Repeat the data that follows in full. Do not include the pictures.

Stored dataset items
+-------+
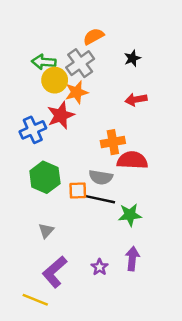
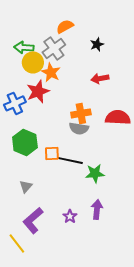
orange star: (76, 92) -> (51, 72), turned -30
red semicircle: (132, 160) -> (118, 117), moved
gray semicircle: (101, 177) -> (79, 128), moved
yellow line: (35, 300) -> (17, 243), turned 30

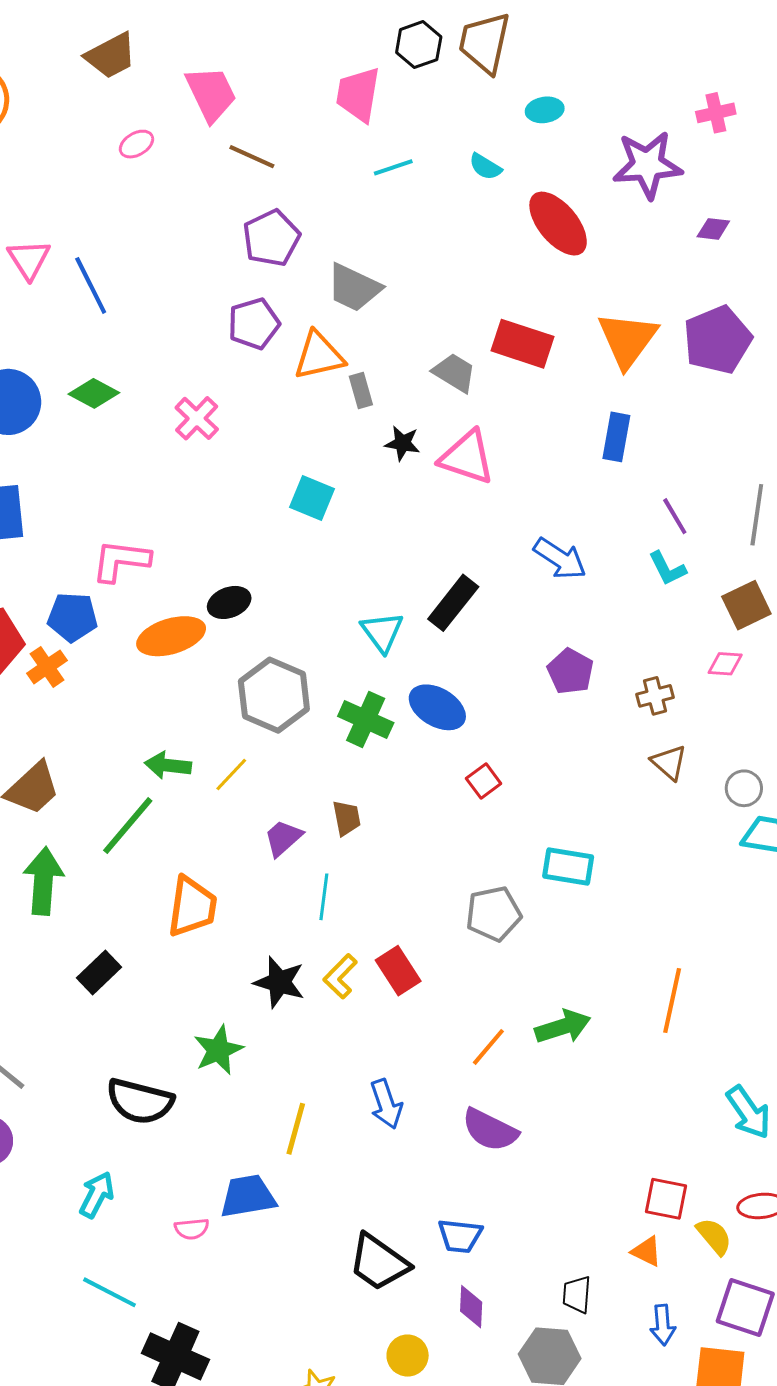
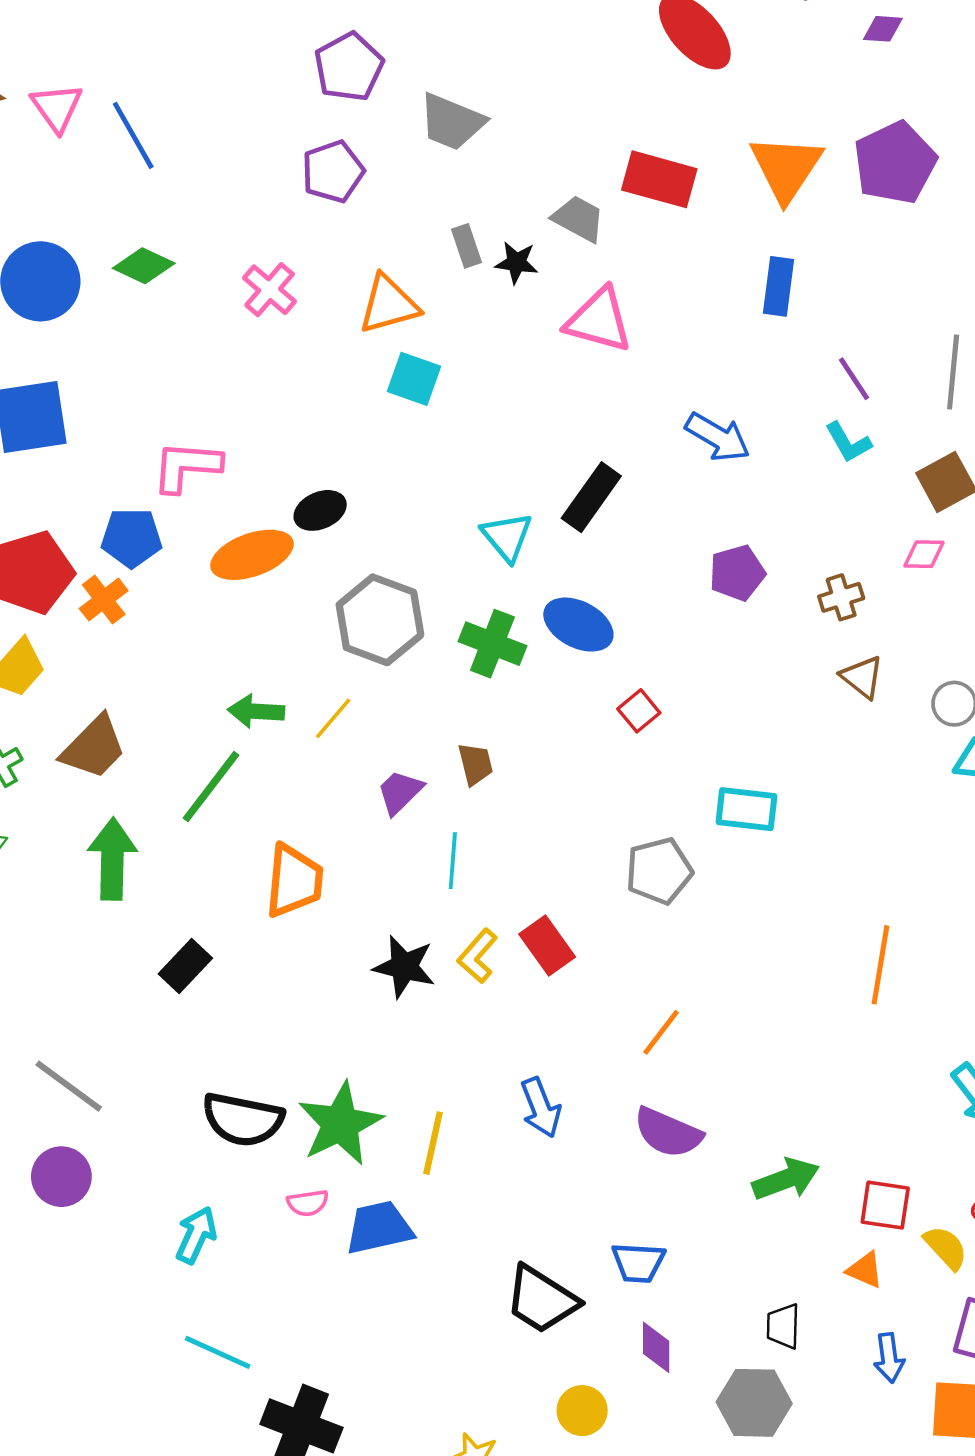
orange triangle: (319, 356) -> (389, 304), moved
black star: (402, 443) -> (516, 262), moved
purple pentagon: (570, 671) -> (737, 573), turned 30
green arrow: (563, 1027) -> (786, 1179), moved
green star: (218, 1050) -> (340, 1124), moved, size x1.4
pink semicircle: (192, 1229) -> (308, 1203), moved

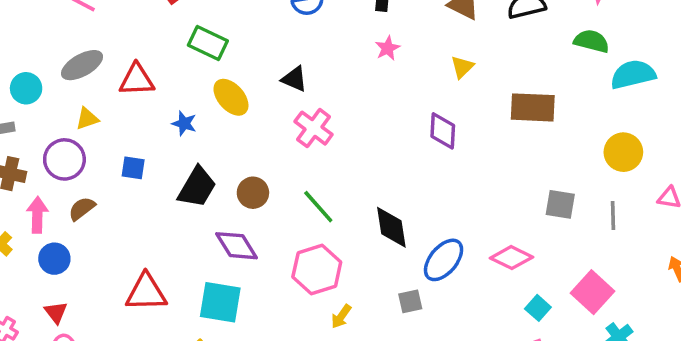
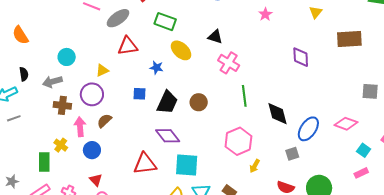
gray ellipse: (82, 65) -> (118, 18), moved
yellow triangle: (462, 67) -> (316, 12), moved
blue square: (133, 168) -> (139, 94), moved
green line: (318, 207) -> (244, 96), moved, turned 40
purple diamond: (236, 246) -> (168, 136), moved

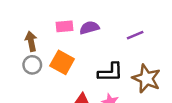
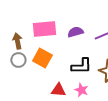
pink rectangle: (64, 26) -> (44, 29), size x1.6
purple semicircle: (89, 28) -> (75, 32), moved

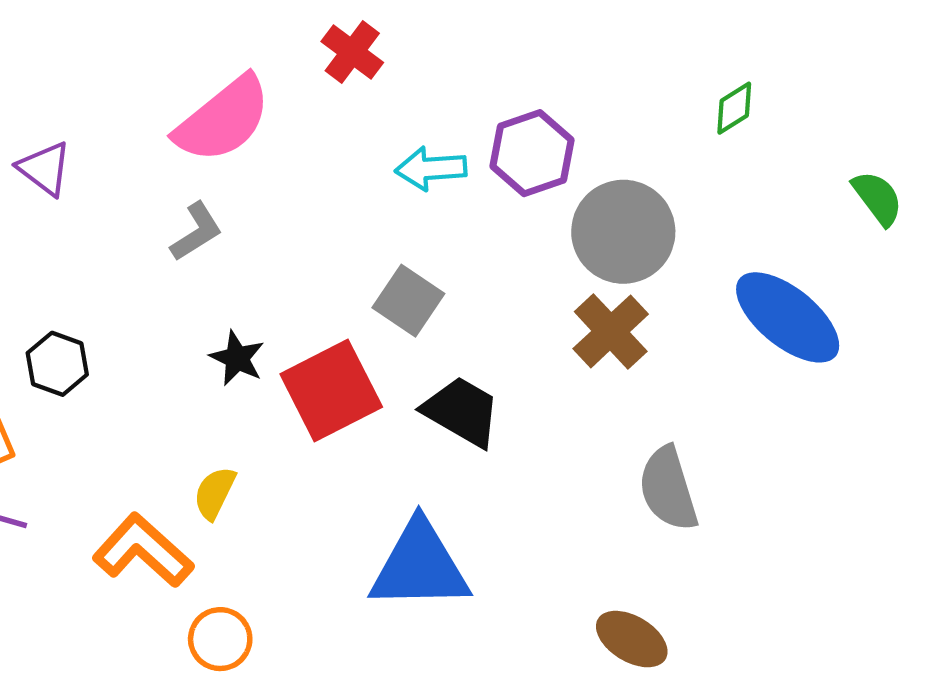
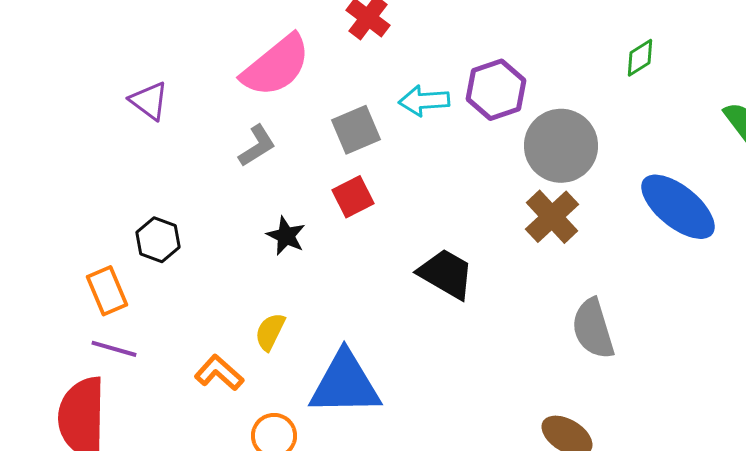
gray square: (408, 301) -> (356, 130), moved, turned 33
red square: (331, 390) -> (353, 197), moved, size x0.6
orange L-shape: (143, 551) -> (219, 373), size x0.7
blue triangle: (420, 566) -> (345, 384), moved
+-------+
Completed exercise
orange star: (76, 92) -> (51, 72), turned -30
red semicircle: (132, 160) -> (118, 117), moved
gray semicircle: (101, 177) -> (79, 128), moved
yellow line: (35, 300) -> (17, 243), turned 30

orange triangle: (319, 356) -> (389, 304), moved
black star: (402, 443) -> (516, 262), moved
purple pentagon: (570, 671) -> (737, 573), turned 30
green arrow: (563, 1027) -> (786, 1179), moved
green star: (218, 1050) -> (340, 1124), moved, size x1.4
pink semicircle: (192, 1229) -> (308, 1203), moved

gray ellipse: (82, 65) -> (118, 18), moved
yellow triangle: (462, 67) -> (316, 12), moved
blue square: (133, 168) -> (139, 94), moved
green line: (318, 207) -> (244, 96), moved, turned 40
purple diamond: (236, 246) -> (168, 136), moved

pink rectangle: (64, 26) -> (44, 29), size x1.6
purple semicircle: (89, 28) -> (75, 32), moved

gray square: (408, 301) -> (356, 130), moved, turned 33
red square: (331, 390) -> (353, 197), moved, size x0.6
orange L-shape: (143, 551) -> (219, 373), size x0.7
blue triangle: (420, 566) -> (345, 384), moved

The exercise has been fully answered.